- **Exercise brief**
How many lines in the records below contain the word "black"? Give only the number.

....................

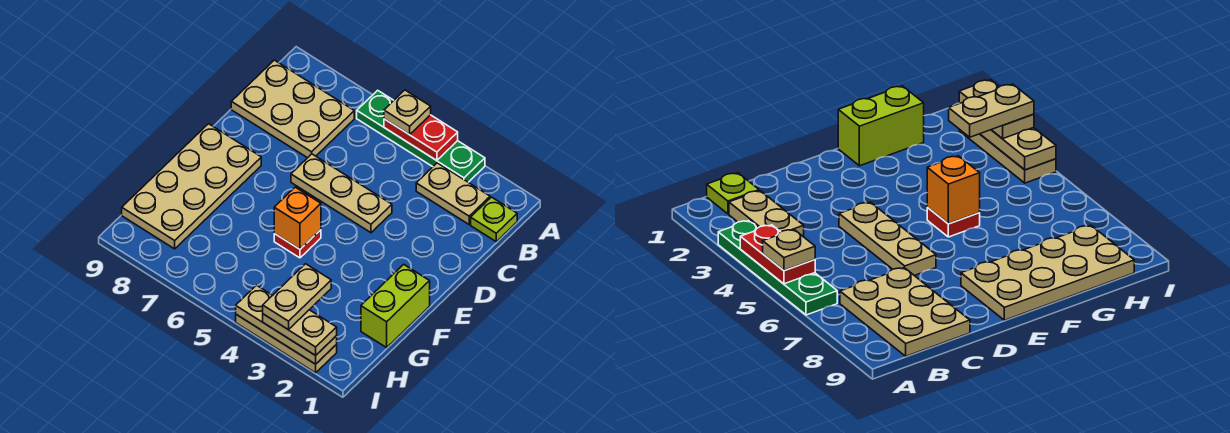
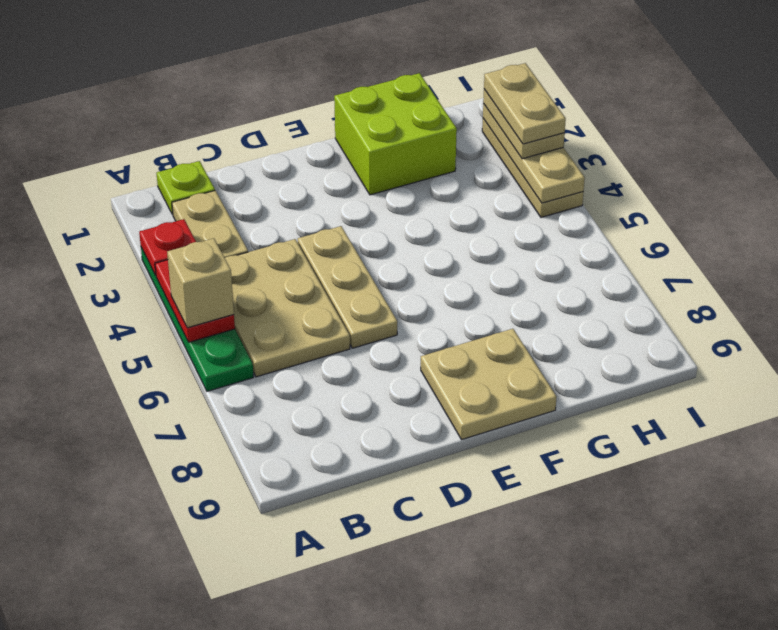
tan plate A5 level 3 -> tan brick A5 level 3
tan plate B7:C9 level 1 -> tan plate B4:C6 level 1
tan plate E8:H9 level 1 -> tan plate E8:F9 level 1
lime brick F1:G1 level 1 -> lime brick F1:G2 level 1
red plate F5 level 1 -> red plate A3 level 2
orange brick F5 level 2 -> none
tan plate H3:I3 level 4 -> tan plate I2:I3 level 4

....................

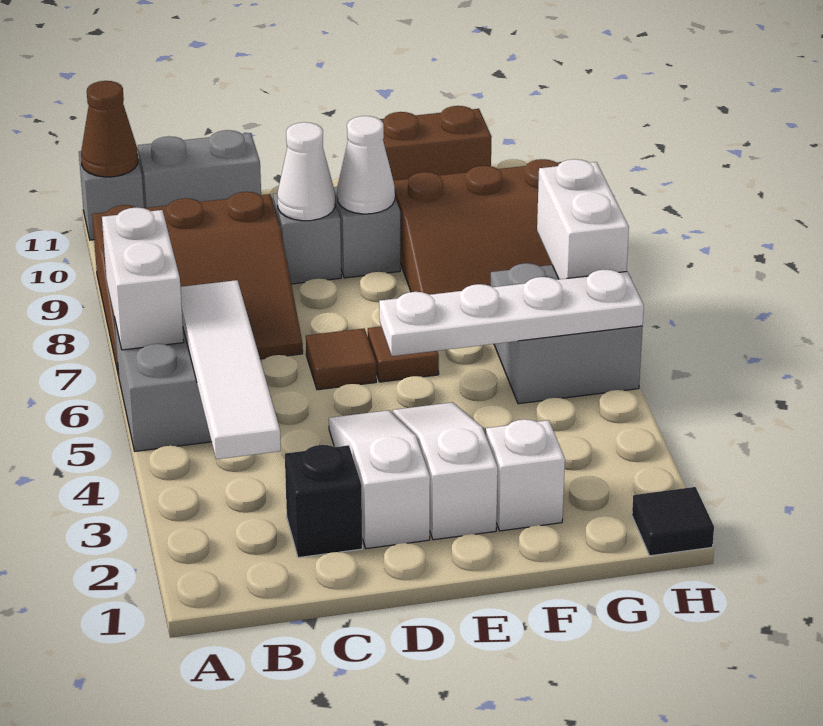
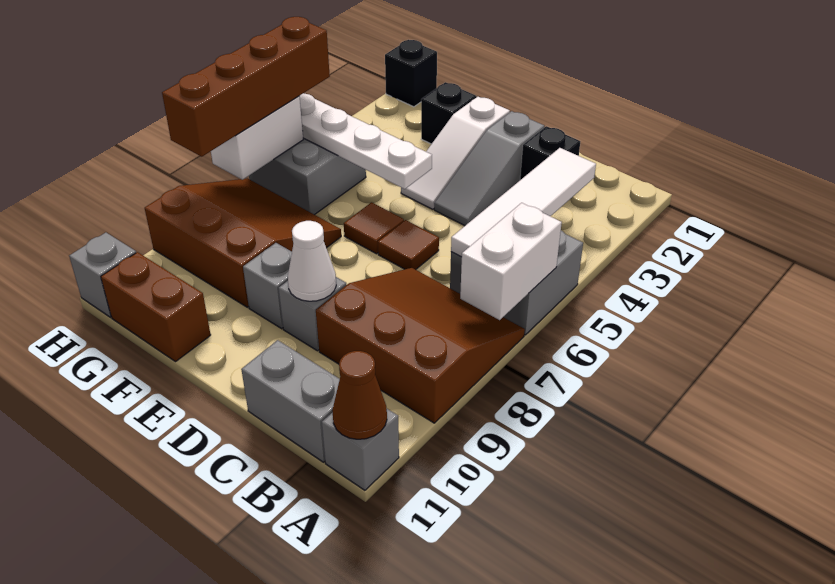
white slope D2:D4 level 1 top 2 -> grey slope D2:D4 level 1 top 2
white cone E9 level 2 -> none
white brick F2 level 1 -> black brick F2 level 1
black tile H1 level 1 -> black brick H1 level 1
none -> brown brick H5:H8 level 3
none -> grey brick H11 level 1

....................

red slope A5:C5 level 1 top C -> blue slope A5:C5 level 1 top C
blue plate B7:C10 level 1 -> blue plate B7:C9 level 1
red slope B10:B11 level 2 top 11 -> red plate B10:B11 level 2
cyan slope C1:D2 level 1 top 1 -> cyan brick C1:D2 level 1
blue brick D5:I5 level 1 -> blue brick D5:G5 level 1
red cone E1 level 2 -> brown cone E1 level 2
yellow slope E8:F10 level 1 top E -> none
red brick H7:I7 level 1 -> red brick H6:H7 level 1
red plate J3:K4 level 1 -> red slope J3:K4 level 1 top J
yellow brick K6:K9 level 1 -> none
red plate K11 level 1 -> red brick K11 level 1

....................

- **Problem solution**
2